§ **Directions for this task**: Please rewrite every line of the data below as a numbered list, skipping blank lines and leaving the pictures out.

## begin

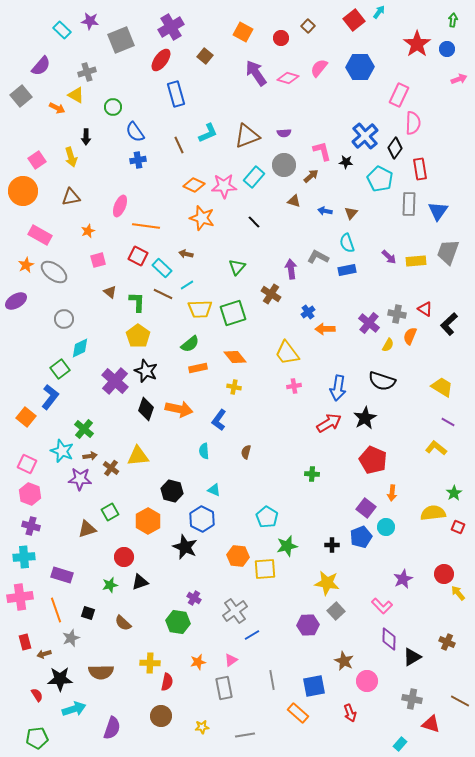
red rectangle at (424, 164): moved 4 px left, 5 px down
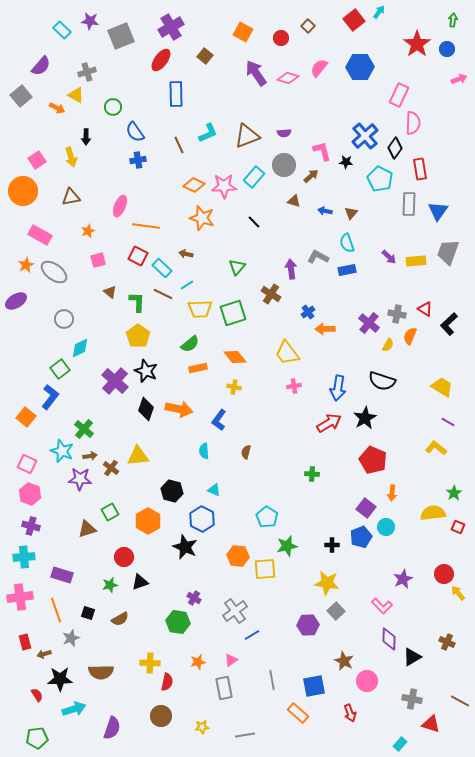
gray square at (121, 40): moved 4 px up
blue rectangle at (176, 94): rotated 15 degrees clockwise
brown semicircle at (123, 623): moved 3 px left, 4 px up; rotated 72 degrees counterclockwise
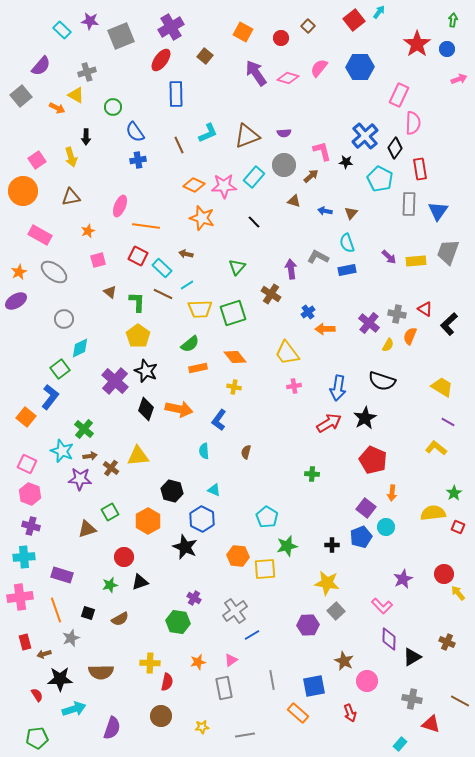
orange star at (26, 265): moved 7 px left, 7 px down
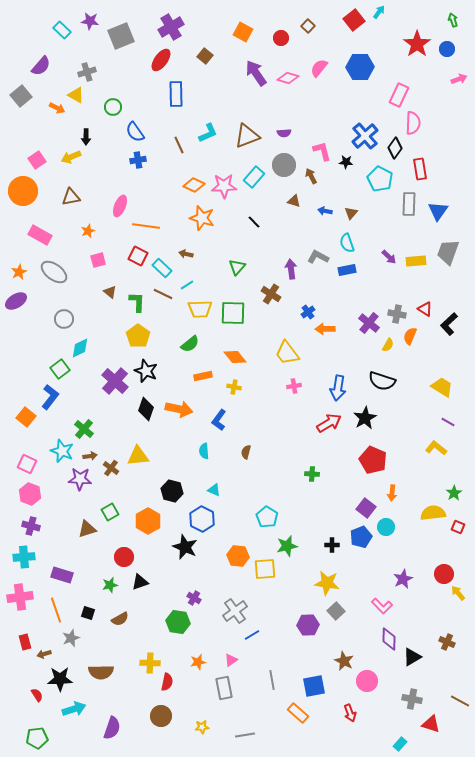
green arrow at (453, 20): rotated 24 degrees counterclockwise
yellow arrow at (71, 157): rotated 84 degrees clockwise
brown arrow at (311, 176): rotated 77 degrees counterclockwise
green square at (233, 313): rotated 20 degrees clockwise
orange rectangle at (198, 368): moved 5 px right, 8 px down
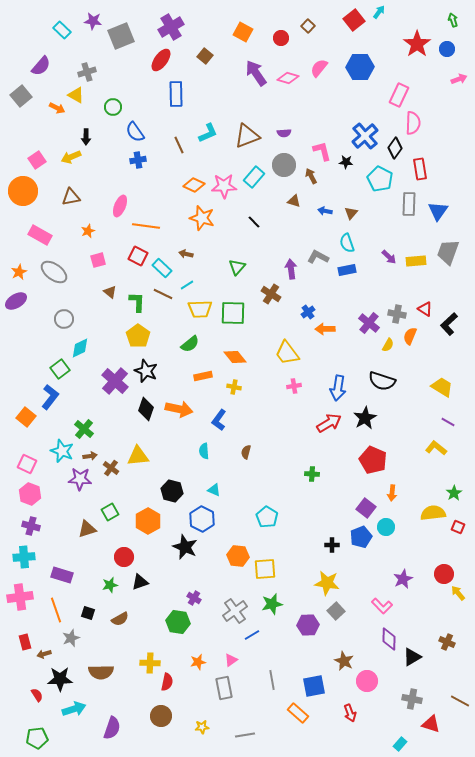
purple star at (90, 21): moved 3 px right
green star at (287, 546): moved 15 px left, 58 px down
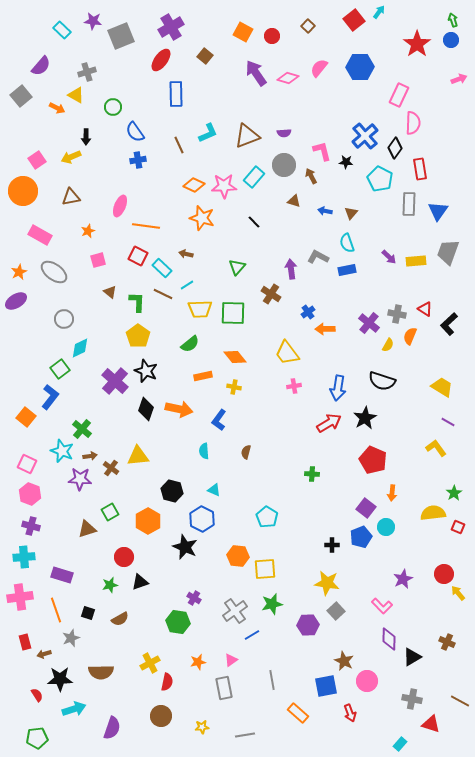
red circle at (281, 38): moved 9 px left, 2 px up
blue circle at (447, 49): moved 4 px right, 9 px up
green cross at (84, 429): moved 2 px left
yellow L-shape at (436, 448): rotated 15 degrees clockwise
yellow cross at (150, 663): rotated 30 degrees counterclockwise
blue square at (314, 686): moved 12 px right
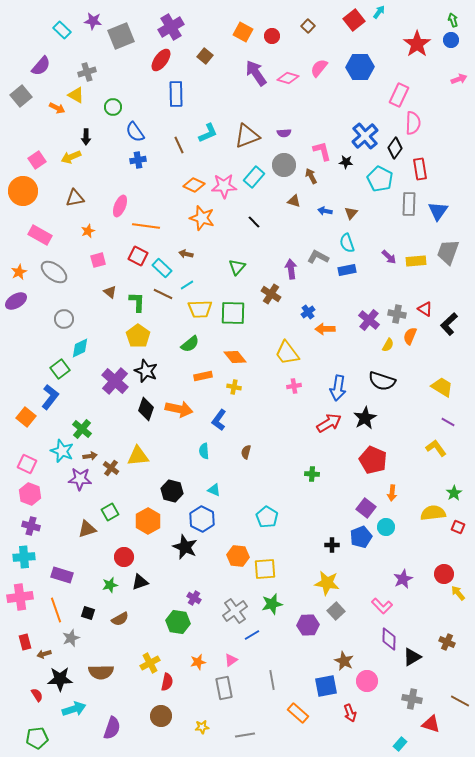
brown triangle at (71, 197): moved 4 px right, 1 px down
purple cross at (369, 323): moved 3 px up
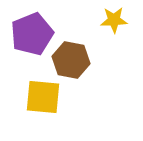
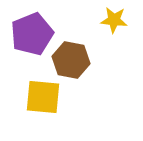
yellow star: rotated 8 degrees clockwise
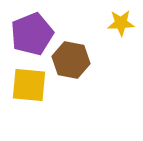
yellow star: moved 7 px right, 3 px down; rotated 8 degrees counterclockwise
yellow square: moved 14 px left, 12 px up
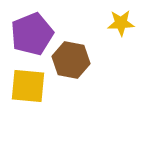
yellow square: moved 1 px left, 1 px down
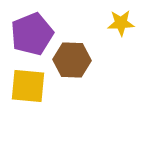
brown hexagon: moved 1 px right; rotated 9 degrees counterclockwise
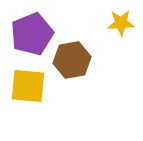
brown hexagon: rotated 12 degrees counterclockwise
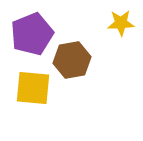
yellow square: moved 5 px right, 2 px down
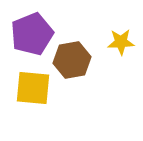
yellow star: moved 19 px down
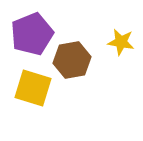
yellow star: rotated 12 degrees clockwise
yellow square: rotated 12 degrees clockwise
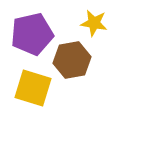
purple pentagon: rotated 9 degrees clockwise
yellow star: moved 27 px left, 19 px up
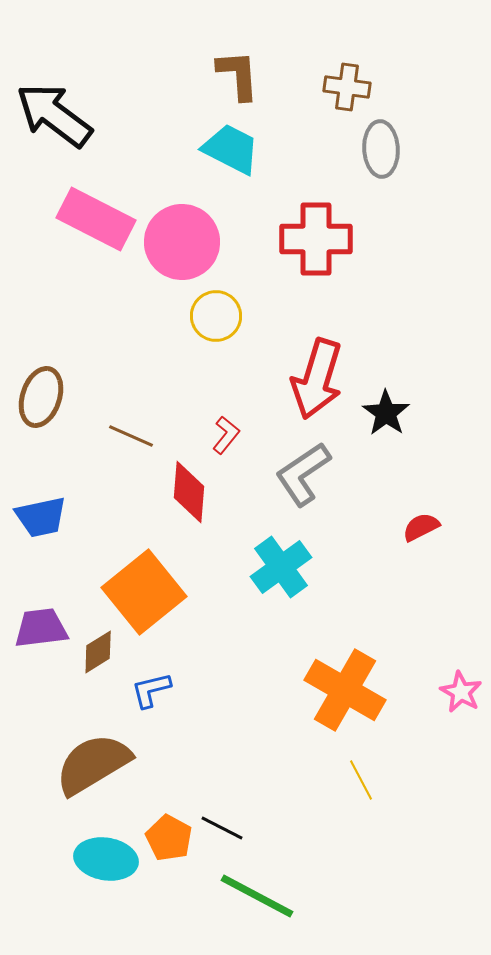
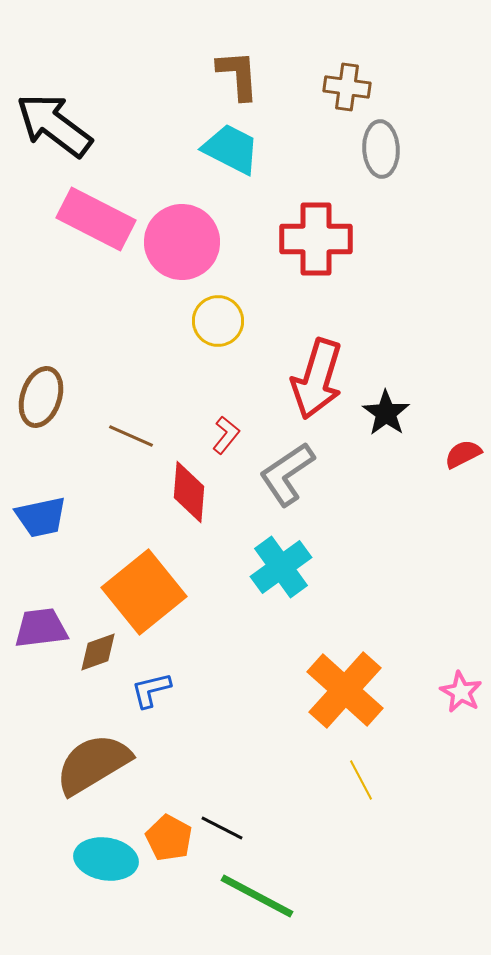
black arrow: moved 10 px down
yellow circle: moved 2 px right, 5 px down
gray L-shape: moved 16 px left
red semicircle: moved 42 px right, 73 px up
brown diamond: rotated 12 degrees clockwise
orange cross: rotated 12 degrees clockwise
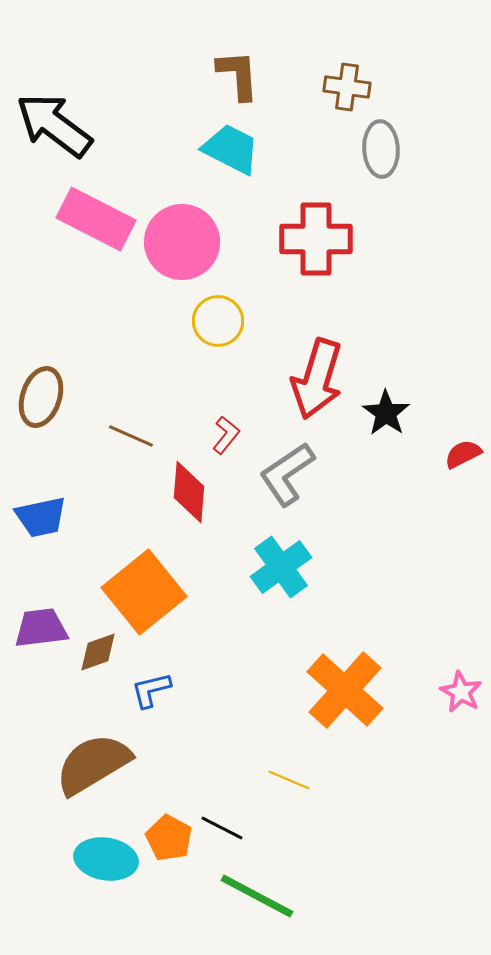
yellow line: moved 72 px left; rotated 39 degrees counterclockwise
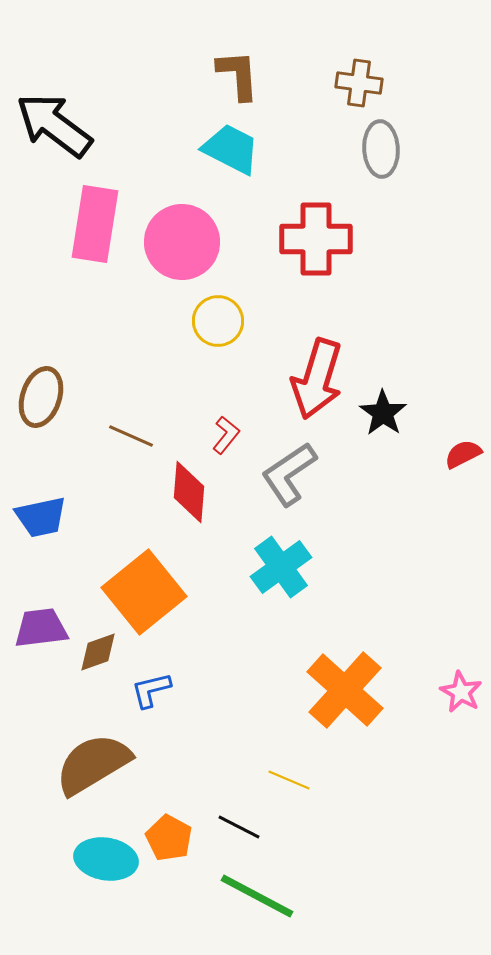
brown cross: moved 12 px right, 4 px up
pink rectangle: moved 1 px left, 5 px down; rotated 72 degrees clockwise
black star: moved 3 px left
gray L-shape: moved 2 px right
black line: moved 17 px right, 1 px up
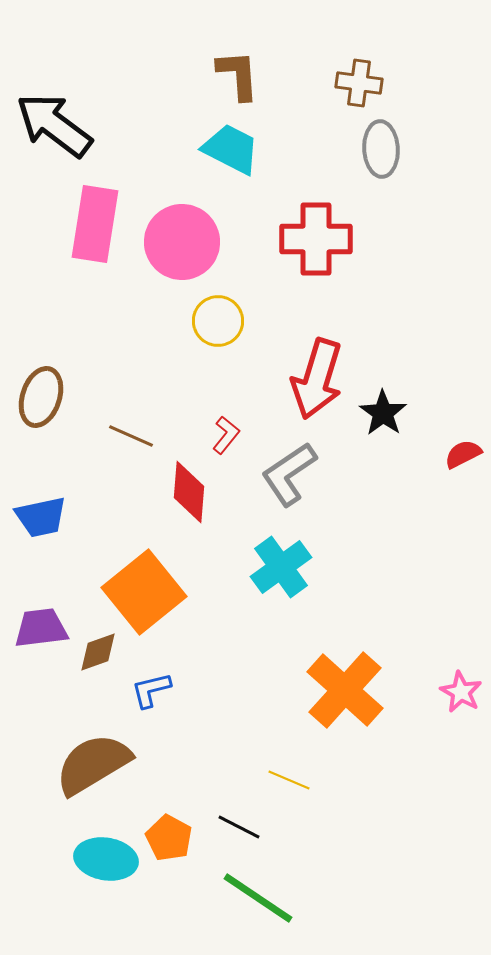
green line: moved 1 px right, 2 px down; rotated 6 degrees clockwise
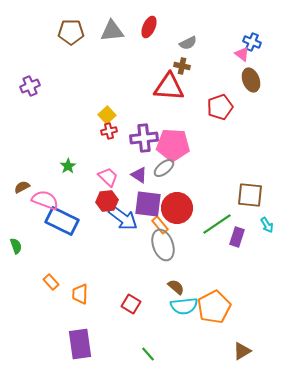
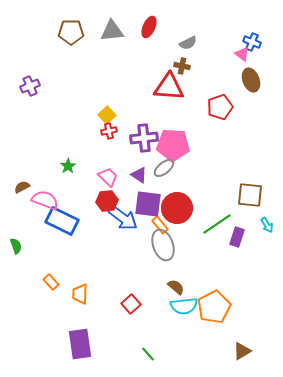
red square at (131, 304): rotated 18 degrees clockwise
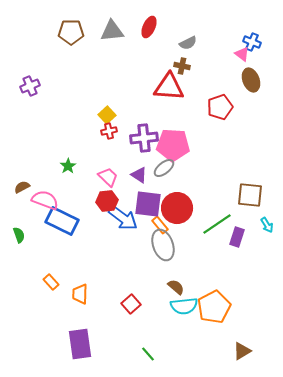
green semicircle at (16, 246): moved 3 px right, 11 px up
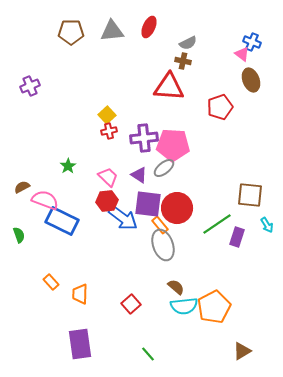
brown cross at (182, 66): moved 1 px right, 5 px up
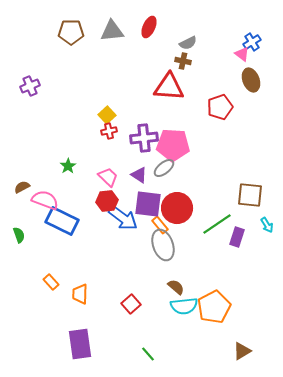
blue cross at (252, 42): rotated 36 degrees clockwise
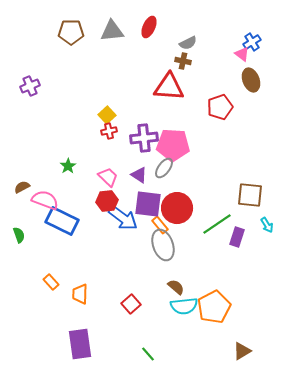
gray ellipse at (164, 168): rotated 15 degrees counterclockwise
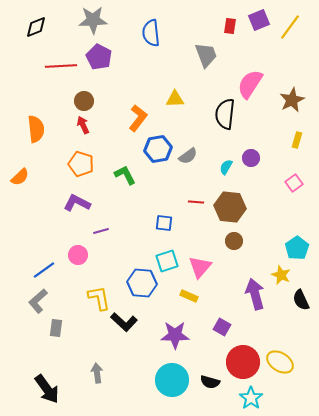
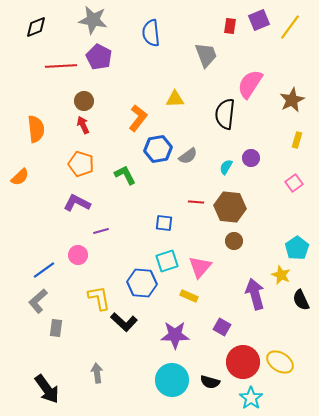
gray star at (93, 20): rotated 12 degrees clockwise
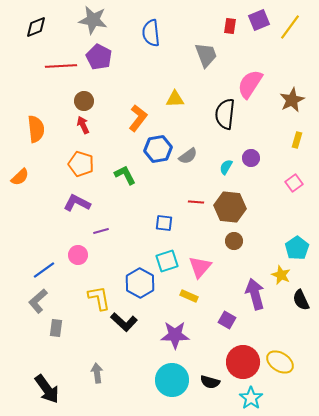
blue hexagon at (142, 283): moved 2 px left; rotated 24 degrees clockwise
purple square at (222, 327): moved 5 px right, 7 px up
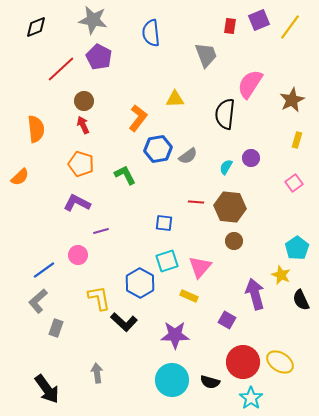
red line at (61, 66): moved 3 px down; rotated 40 degrees counterclockwise
gray rectangle at (56, 328): rotated 12 degrees clockwise
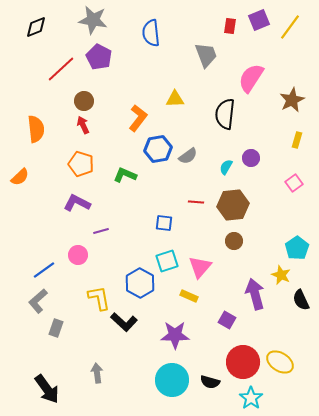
pink semicircle at (250, 84): moved 1 px right, 6 px up
green L-shape at (125, 175): rotated 40 degrees counterclockwise
brown hexagon at (230, 207): moved 3 px right, 2 px up; rotated 12 degrees counterclockwise
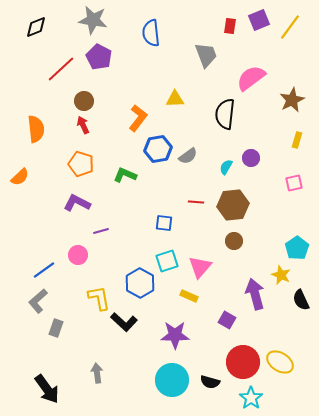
pink semicircle at (251, 78): rotated 20 degrees clockwise
pink square at (294, 183): rotated 24 degrees clockwise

## end

§ **Answer for the task**:
1. red rectangle at (424, 164): moved 4 px left, 5 px down
2. gray square at (121, 40): moved 4 px up
3. blue rectangle at (176, 94): rotated 15 degrees clockwise
4. brown semicircle at (123, 623): moved 3 px left, 4 px up; rotated 72 degrees counterclockwise
5. orange star at (26, 265): moved 7 px left, 7 px down
6. green arrow at (453, 20): rotated 24 degrees counterclockwise
7. yellow arrow at (71, 157): rotated 84 degrees clockwise
8. brown arrow at (311, 176): rotated 77 degrees counterclockwise
9. green square at (233, 313): rotated 20 degrees clockwise
10. orange rectangle at (198, 368): moved 5 px right, 8 px down
11. purple star at (90, 21): moved 3 px right
12. green star at (287, 546): moved 15 px left, 58 px down
13. red circle at (281, 38): moved 9 px left, 2 px up
14. blue circle at (447, 49): moved 4 px right, 9 px up
15. green cross at (84, 429): moved 2 px left
16. yellow L-shape at (436, 448): rotated 15 degrees clockwise
17. yellow cross at (150, 663): rotated 30 degrees counterclockwise
18. blue square at (314, 686): moved 12 px right
19. brown triangle at (71, 197): moved 4 px right, 1 px down
20. purple cross at (369, 323): moved 3 px up
21. yellow star: rotated 8 degrees clockwise
22. yellow star: moved 7 px right, 3 px down; rotated 8 degrees counterclockwise
23. yellow square: moved 14 px left, 12 px up
24. yellow square: moved 1 px left, 1 px down
25. brown hexagon: moved 1 px right; rotated 9 degrees counterclockwise
26. brown hexagon: rotated 12 degrees counterclockwise
27. yellow square: moved 5 px right, 2 px down
28. yellow star: moved 19 px down
29. yellow star: rotated 12 degrees clockwise
30. yellow square: rotated 12 degrees clockwise
31. purple pentagon: rotated 9 degrees clockwise
32. yellow star: moved 27 px left, 19 px up
33. black arrow: moved 10 px down
34. yellow circle: moved 2 px right, 5 px down
35. gray L-shape: moved 16 px left
36. red semicircle: moved 42 px right, 73 px up
37. brown diamond: rotated 12 degrees clockwise
38. orange cross: rotated 12 degrees clockwise
39. yellow line: moved 72 px left; rotated 39 degrees counterclockwise
40. brown cross: moved 12 px right, 4 px up
41. pink rectangle: moved 1 px left, 5 px down; rotated 72 degrees clockwise
42. black star: moved 3 px left
43. gray L-shape: moved 2 px right
44. black line: moved 17 px right, 1 px up
45. green line: moved 1 px right, 2 px down; rotated 6 degrees clockwise
46. red square at (131, 304): rotated 18 degrees clockwise
47. green semicircle at (16, 246): moved 3 px right, 11 px up
48. brown cross at (182, 66): moved 1 px right, 5 px up
49. blue cross at (252, 42): rotated 36 degrees clockwise
50. gray ellipse at (164, 168): rotated 15 degrees counterclockwise
51. gray star at (93, 20): rotated 12 degrees clockwise
52. blue hexagon at (142, 283): moved 2 px left; rotated 24 degrees clockwise
53. purple square at (222, 327): moved 5 px right, 7 px up
54. red line at (61, 66): moved 3 px down; rotated 40 degrees counterclockwise
55. gray rectangle at (56, 328): rotated 12 degrees clockwise
56. pink semicircle at (250, 84): moved 1 px right, 6 px up
57. green L-shape at (125, 175): rotated 40 degrees counterclockwise
58. brown hexagon at (230, 207): moved 3 px right, 2 px up; rotated 12 degrees counterclockwise
59. pink semicircle at (251, 78): rotated 20 degrees clockwise
60. pink square at (294, 183): rotated 24 degrees clockwise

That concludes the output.